__EXERCISE GOAL__:
Return only the tail of the data below, word for word: the line with "blue calculator <441, 180>" and each line after it through the final one.
━━━━━ MATERIAL SHOWN ━━━━━
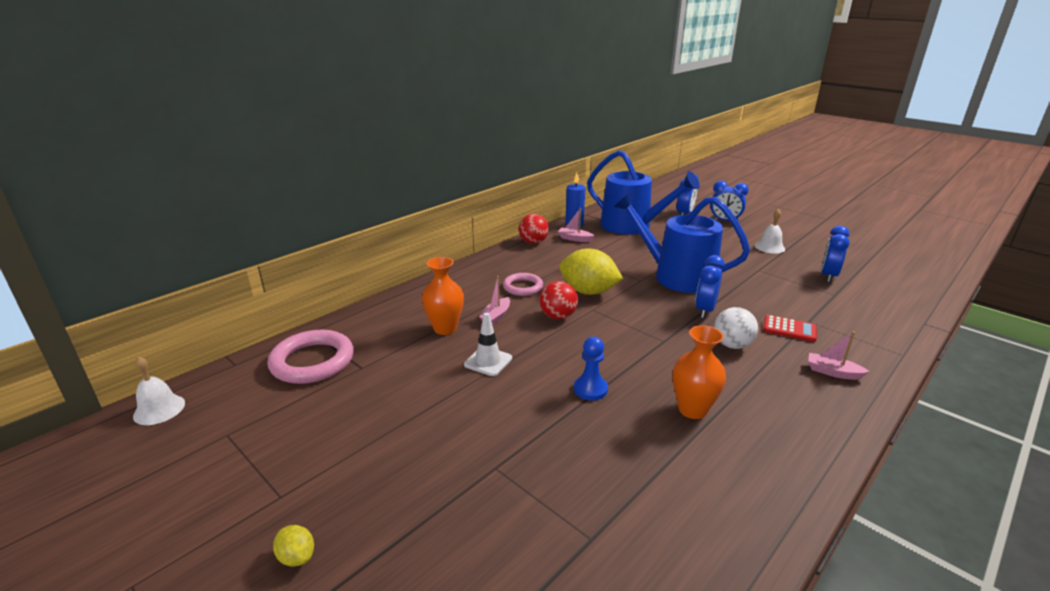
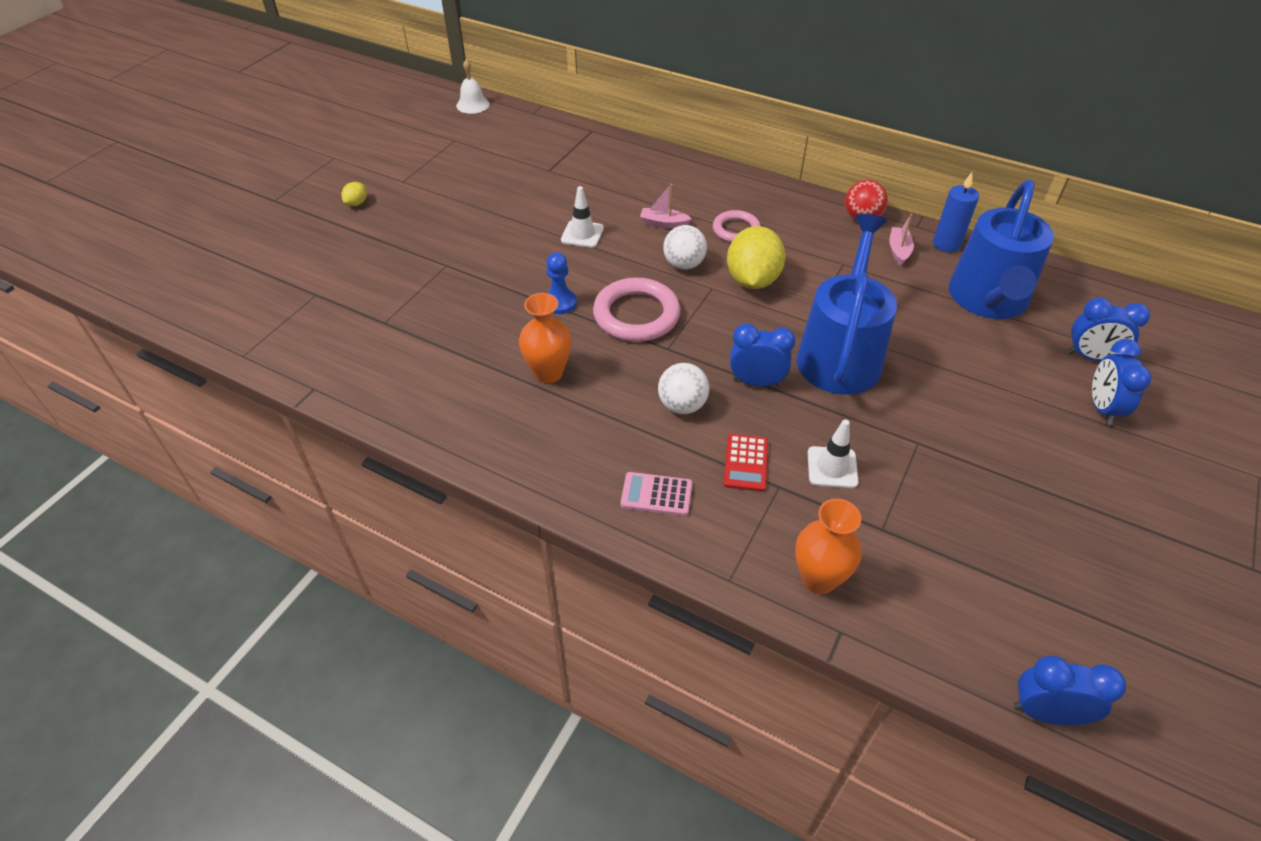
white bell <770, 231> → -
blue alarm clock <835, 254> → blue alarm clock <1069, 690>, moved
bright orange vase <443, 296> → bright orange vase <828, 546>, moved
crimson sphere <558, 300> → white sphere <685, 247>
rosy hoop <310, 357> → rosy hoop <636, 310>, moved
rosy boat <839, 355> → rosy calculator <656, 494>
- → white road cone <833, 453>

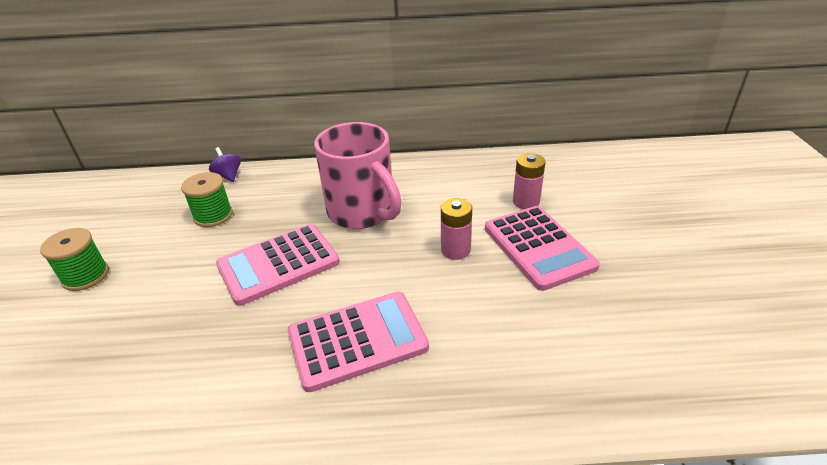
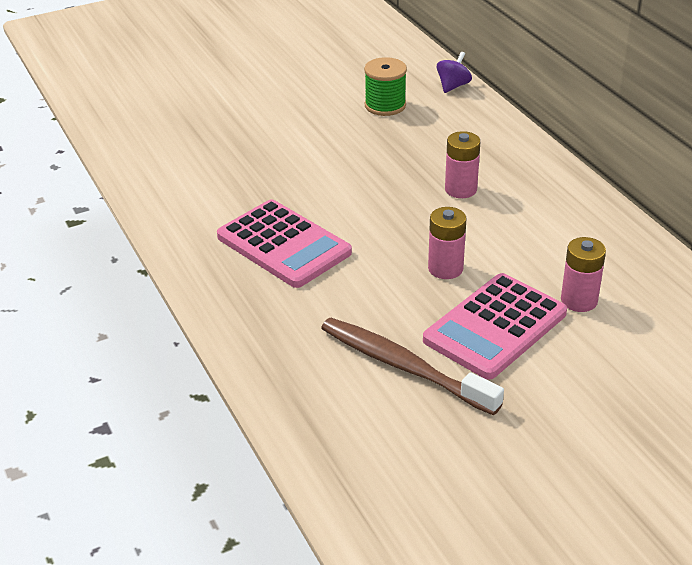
rosy tea mug <358, 175> → rosy power cell <462, 164>
rosy calculator <278, 265> → -
emerald bobbin <74, 259> → -
- → dark brown dental brush <412, 366>

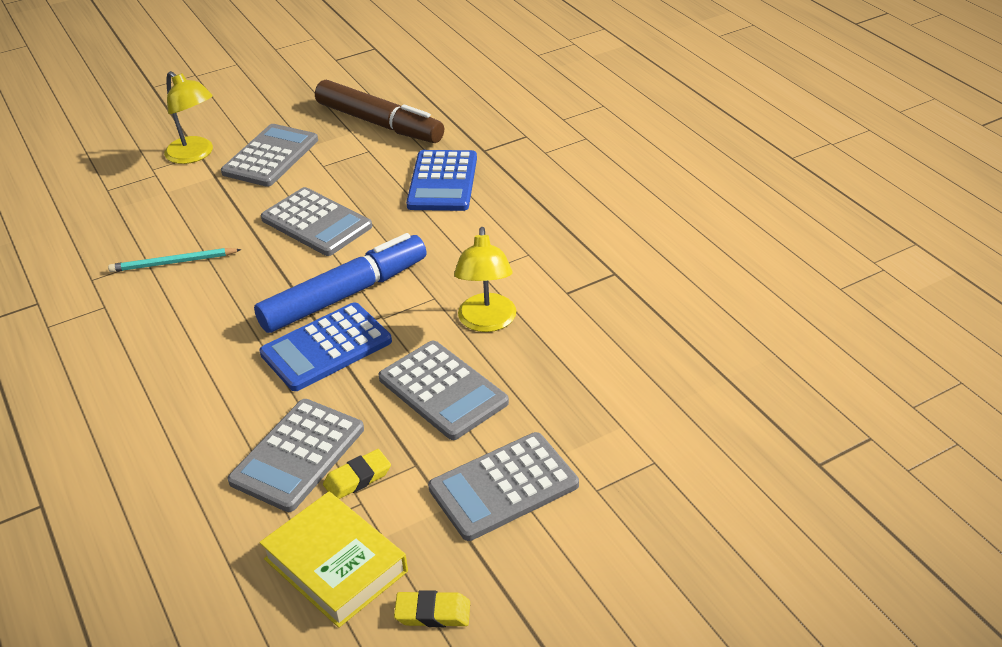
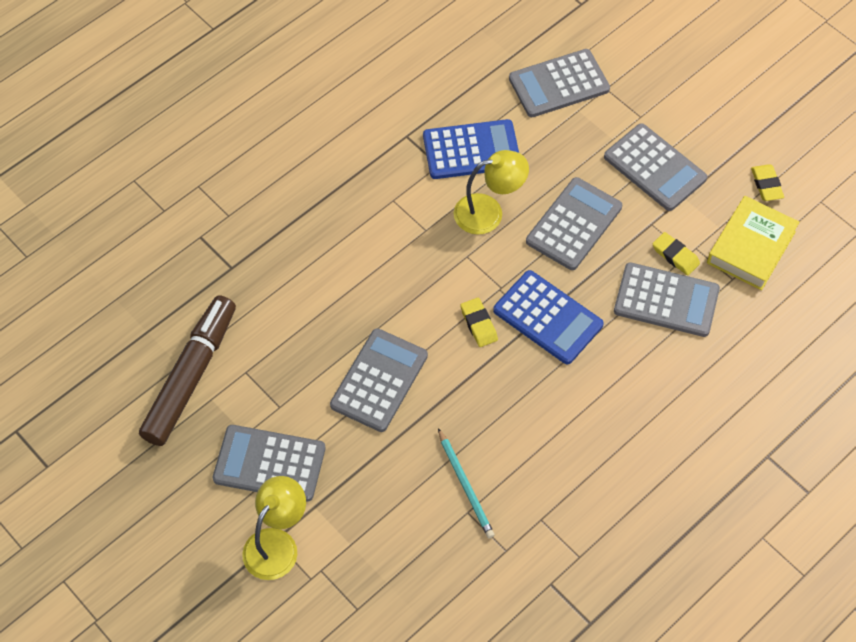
blue calculator <441, 180> → blue calculator <471, 149>, moved
blue felt pen <340, 283> → golden pencil eraser <479, 322>
- → ash-grey calculator <559, 83>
━━━━━
__ANSWER SECTION__:
blue calculator <441, 180> → blue calculator <471, 149>, moved
blue felt pen <340, 283> → golden pencil eraser <479, 322>
- → ash-grey calculator <559, 83>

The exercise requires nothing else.